**What to do**. Copy every line of the material below word for word, without any changes.

Recorded data
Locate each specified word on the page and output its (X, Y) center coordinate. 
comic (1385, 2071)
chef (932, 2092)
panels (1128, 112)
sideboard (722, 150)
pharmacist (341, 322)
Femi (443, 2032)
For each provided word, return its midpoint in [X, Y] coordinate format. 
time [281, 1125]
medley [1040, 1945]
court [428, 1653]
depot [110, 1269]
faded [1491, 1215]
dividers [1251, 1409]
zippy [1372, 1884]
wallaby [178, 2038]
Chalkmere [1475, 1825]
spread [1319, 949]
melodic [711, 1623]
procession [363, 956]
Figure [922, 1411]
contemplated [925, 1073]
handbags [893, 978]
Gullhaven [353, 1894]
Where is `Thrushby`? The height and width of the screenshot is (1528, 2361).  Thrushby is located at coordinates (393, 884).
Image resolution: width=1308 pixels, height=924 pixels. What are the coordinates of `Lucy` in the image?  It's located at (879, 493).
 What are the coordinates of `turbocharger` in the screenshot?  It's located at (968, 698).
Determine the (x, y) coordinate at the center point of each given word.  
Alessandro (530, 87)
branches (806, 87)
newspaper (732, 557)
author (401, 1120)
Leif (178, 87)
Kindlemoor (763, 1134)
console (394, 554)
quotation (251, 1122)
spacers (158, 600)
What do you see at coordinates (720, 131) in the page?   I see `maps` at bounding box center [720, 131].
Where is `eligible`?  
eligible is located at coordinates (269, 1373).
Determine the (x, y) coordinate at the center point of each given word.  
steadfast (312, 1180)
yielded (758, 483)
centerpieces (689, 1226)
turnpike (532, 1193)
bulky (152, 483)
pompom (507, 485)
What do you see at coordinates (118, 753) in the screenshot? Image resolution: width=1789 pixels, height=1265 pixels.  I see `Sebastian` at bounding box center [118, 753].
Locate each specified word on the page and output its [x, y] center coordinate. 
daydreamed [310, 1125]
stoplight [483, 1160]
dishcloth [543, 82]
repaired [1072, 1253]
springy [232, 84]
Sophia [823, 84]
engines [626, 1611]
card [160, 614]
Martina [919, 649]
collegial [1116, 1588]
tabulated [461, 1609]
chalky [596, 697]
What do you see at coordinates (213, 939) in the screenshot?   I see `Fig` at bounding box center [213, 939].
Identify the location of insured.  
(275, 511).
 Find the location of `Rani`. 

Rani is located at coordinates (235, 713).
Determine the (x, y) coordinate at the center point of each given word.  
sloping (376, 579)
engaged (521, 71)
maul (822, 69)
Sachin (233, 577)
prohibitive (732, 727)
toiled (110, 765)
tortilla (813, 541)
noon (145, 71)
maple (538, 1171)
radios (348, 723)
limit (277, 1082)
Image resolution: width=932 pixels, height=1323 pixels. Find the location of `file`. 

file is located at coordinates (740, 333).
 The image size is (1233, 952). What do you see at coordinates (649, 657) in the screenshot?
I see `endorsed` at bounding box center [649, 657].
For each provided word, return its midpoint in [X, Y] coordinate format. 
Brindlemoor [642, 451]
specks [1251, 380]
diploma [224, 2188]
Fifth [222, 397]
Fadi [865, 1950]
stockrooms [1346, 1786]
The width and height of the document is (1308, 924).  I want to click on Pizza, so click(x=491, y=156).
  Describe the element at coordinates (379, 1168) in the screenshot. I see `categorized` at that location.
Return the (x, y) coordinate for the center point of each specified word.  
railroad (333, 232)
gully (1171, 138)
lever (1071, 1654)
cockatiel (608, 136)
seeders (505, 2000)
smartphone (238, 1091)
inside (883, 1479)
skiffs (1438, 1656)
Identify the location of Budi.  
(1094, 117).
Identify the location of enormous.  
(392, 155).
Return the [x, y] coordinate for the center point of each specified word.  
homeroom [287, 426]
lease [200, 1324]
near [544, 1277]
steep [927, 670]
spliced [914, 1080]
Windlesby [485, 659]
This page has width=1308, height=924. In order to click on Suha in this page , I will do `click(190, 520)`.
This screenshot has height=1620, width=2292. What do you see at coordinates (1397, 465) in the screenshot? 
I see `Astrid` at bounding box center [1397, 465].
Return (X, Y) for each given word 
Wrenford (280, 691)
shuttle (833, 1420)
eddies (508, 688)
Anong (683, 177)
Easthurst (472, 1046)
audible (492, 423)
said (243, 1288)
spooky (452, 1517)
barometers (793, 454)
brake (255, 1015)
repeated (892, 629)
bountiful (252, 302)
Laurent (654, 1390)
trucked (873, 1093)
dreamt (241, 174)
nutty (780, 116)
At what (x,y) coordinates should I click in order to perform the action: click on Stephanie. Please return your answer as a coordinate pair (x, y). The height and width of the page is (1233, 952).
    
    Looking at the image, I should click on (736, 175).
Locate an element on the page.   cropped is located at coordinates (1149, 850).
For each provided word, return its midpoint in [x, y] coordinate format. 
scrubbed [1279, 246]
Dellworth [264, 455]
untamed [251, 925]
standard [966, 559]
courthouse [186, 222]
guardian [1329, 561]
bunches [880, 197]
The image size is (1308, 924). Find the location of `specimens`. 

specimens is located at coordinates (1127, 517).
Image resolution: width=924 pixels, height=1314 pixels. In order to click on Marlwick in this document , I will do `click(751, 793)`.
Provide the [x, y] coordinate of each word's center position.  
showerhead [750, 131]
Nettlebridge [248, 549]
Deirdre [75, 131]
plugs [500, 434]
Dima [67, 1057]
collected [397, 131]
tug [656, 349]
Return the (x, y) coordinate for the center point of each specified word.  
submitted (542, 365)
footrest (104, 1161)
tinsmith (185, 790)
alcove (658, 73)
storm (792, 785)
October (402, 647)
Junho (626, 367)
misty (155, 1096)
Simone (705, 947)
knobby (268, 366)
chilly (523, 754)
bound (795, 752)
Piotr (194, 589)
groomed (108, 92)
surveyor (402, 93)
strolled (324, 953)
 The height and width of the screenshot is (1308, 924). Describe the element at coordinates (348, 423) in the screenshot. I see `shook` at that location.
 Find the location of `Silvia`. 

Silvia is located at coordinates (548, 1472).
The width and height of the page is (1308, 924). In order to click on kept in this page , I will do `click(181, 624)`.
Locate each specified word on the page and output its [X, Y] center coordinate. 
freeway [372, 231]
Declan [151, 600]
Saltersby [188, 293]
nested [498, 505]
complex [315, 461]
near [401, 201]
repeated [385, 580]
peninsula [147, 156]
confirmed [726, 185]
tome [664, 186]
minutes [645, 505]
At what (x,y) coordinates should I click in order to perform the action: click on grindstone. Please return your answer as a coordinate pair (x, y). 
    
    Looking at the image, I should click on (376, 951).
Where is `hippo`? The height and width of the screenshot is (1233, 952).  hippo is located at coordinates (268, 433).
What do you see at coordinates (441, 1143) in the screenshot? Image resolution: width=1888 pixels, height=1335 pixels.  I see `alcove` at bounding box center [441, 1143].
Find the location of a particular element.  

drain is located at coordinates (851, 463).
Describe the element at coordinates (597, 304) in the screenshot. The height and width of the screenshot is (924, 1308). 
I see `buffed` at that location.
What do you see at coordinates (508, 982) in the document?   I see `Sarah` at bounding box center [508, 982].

**Solved problem**.
Locate each specified word on the page and output its (X, Y) center coordinate. 
comic (1385, 2071)
chef (932, 2092)
panels (1128, 112)
sideboard (722, 150)
pharmacist (341, 322)
Femi (443, 2032)
For each provided word, return its midpoint in [X, Y] coordinate format. 
time [281, 1125]
medley [1040, 1945]
court [428, 1653]
depot [110, 1269]
faded [1491, 1215]
dividers [1251, 1409]
zippy [1372, 1884]
wallaby [178, 2038]
Chalkmere [1475, 1825]
spread [1319, 949]
melodic [711, 1623]
procession [363, 956]
Figure [922, 1411]
contemplated [925, 1073]
handbags [893, 978]
Gullhaven [353, 1894]
Where is `Thrushby`? The height and width of the screenshot is (1528, 2361).  Thrushby is located at coordinates (393, 884).
Image resolution: width=1308 pixels, height=924 pixels. What are the coordinates of `Lucy` in the image?  It's located at (879, 493).
 What are the coordinates of `turbocharger` in the screenshot?  It's located at (968, 698).
Determine the (x, y) coordinate at the center point of each given word.  
Alessandro (530, 87)
branches (806, 87)
newspaper (732, 557)
author (401, 1120)
Leif (178, 87)
Kindlemoor (763, 1134)
console (394, 554)
quotation (251, 1122)
spacers (158, 600)
What do you see at coordinates (720, 131) in the page?   I see `maps` at bounding box center [720, 131].
Where is `eligible`?  
eligible is located at coordinates (269, 1373).
Determine the (x, y) coordinate at the center point of each given word.  
steadfast (312, 1180)
yielded (758, 483)
centerpieces (689, 1226)
turnpike (532, 1193)
bulky (152, 483)
pompom (507, 485)
What do you see at coordinates (118, 753) in the screenshot? Image resolution: width=1789 pixels, height=1265 pixels.  I see `Sebastian` at bounding box center [118, 753].
Locate each specified word on the page and output its [x, y] center coordinate. 
daydreamed [310, 1125]
stoplight [483, 1160]
dishcloth [543, 82]
repaired [1072, 1253]
springy [232, 84]
Sophia [823, 84]
engines [626, 1611]
card [160, 614]
Martina [919, 649]
collegial [1116, 1588]
tabulated [461, 1609]
chalky [596, 697]
What do you see at coordinates (213, 939) in the screenshot?   I see `Fig` at bounding box center [213, 939].
Identify the location of insured.  
(275, 511).
 Find the location of `Rani`. 

Rani is located at coordinates (235, 713).
Determine the (x, y) coordinate at the center point of each given word.  
sloping (376, 579)
engaged (521, 71)
maul (822, 69)
Sachin (233, 577)
prohibitive (732, 727)
toiled (110, 765)
tortilla (813, 541)
noon (145, 71)
maple (538, 1171)
radios (348, 723)
limit (277, 1082)
Image resolution: width=932 pixels, height=1323 pixels. Find the location of `file`. 

file is located at coordinates (740, 333).
 The image size is (1233, 952). What do you see at coordinates (649, 657) in the screenshot?
I see `endorsed` at bounding box center [649, 657].
For each provided word, return its midpoint in [X, Y] coordinate format. 
Brindlemoor [642, 451]
specks [1251, 380]
diploma [224, 2188]
Fifth [222, 397]
Fadi [865, 1950]
stockrooms [1346, 1786]
The width and height of the document is (1308, 924).  I want to click on Pizza, so click(x=491, y=156).
  Describe the element at coordinates (379, 1168) in the screenshot. I see `categorized` at that location.
Return the (x, y) coordinate for the center point of each specified word.  
railroad (333, 232)
gully (1171, 138)
lever (1071, 1654)
cockatiel (608, 136)
seeders (505, 2000)
smartphone (238, 1091)
inside (883, 1479)
skiffs (1438, 1656)
Identify the location of Budi.  
(1094, 117).
Identify the location of enormous.  
(392, 155).
Return the [x, y] coordinate for the center point of each specified word.  
homeroom [287, 426]
lease [200, 1324]
near [544, 1277]
steep [927, 670]
spliced [914, 1080]
Windlesby [485, 659]
This page has width=1308, height=924. In order to click on Suha in this page , I will do `click(190, 520)`.
This screenshot has height=1620, width=2292. What do you see at coordinates (1397, 465) in the screenshot? 
I see `Astrid` at bounding box center [1397, 465].
Return (X, Y) for each given word 
Wrenford (280, 691)
shuttle (833, 1420)
eddies (508, 688)
Anong (683, 177)
Easthurst (472, 1046)
audible (492, 423)
said (243, 1288)
spooky (452, 1517)
barometers (793, 454)
brake (255, 1015)
repeated (892, 629)
bountiful (252, 302)
Laurent (654, 1390)
trucked (873, 1093)
dreamt (241, 174)
nutty (780, 116)
At what (x,y) coordinates should I click in order to perform the action: click on Stephanie. Please return your answer as a coordinate pair (x, y). The height and width of the page is (1233, 952).
    
    Looking at the image, I should click on (736, 175).
Locate an element on the page.   cropped is located at coordinates (1149, 850).
For each provided word, return its midpoint in [x, y] coordinate format. 
scrubbed [1279, 246]
Dellworth [264, 455]
untamed [251, 925]
standard [966, 559]
courthouse [186, 222]
guardian [1329, 561]
bunches [880, 197]
The image size is (1308, 924). Find the location of `specimens`. 

specimens is located at coordinates (1127, 517).
Image resolution: width=924 pixels, height=1314 pixels. In order to click on Marlwick in this document , I will do `click(751, 793)`.
Provide the [x, y] coordinate of each word's center position.  
showerhead [750, 131]
Nettlebridge [248, 549]
Deirdre [75, 131]
plugs [500, 434]
Dima [67, 1057]
collected [397, 131]
tug [656, 349]
Return the (x, y) coordinate for the center point of each specified word.  
submitted (542, 365)
footrest (104, 1161)
tinsmith (185, 790)
alcove (658, 73)
storm (792, 785)
October (402, 647)
Junho (626, 367)
misty (155, 1096)
Simone (705, 947)
knobby (268, 366)
chilly (523, 754)
bound (795, 752)
Piotr (194, 589)
groomed (108, 92)
surveyor (402, 93)
strolled (324, 953)
 The height and width of the screenshot is (1308, 924). Describe the element at coordinates (348, 423) in the screenshot. I see `shook` at that location.
 Find the location of `Silvia`. 

Silvia is located at coordinates (548, 1472).
The width and height of the page is (1308, 924). In order to click on kept in this page , I will do `click(181, 624)`.
Locate each specified word on the page and output its [X, Y] center coordinate. 
freeway [372, 231]
Declan [151, 600]
Saltersby [188, 293]
nested [498, 505]
complex [315, 461]
near [401, 201]
repeated [385, 580]
peninsula [147, 156]
confirmed [726, 185]
tome [664, 186]
minutes [645, 505]
At what (x,y) coordinates should I click in order to perform the action: click on grindstone. Please return your answer as a coordinate pair (x, y). 
    
    Looking at the image, I should click on (376, 951).
Where is `hippo`? The height and width of the screenshot is (1233, 952).  hippo is located at coordinates (268, 433).
What do you see at coordinates (441, 1143) in the screenshot? Image resolution: width=1888 pixels, height=1335 pixels.  I see `alcove` at bounding box center [441, 1143].
Find the location of a particular element.  

drain is located at coordinates (851, 463).
Describe the element at coordinates (597, 304) in the screenshot. The height and width of the screenshot is (924, 1308). 
I see `buffed` at that location.
What do you see at coordinates (508, 982) in the document?   I see `Sarah` at bounding box center [508, 982].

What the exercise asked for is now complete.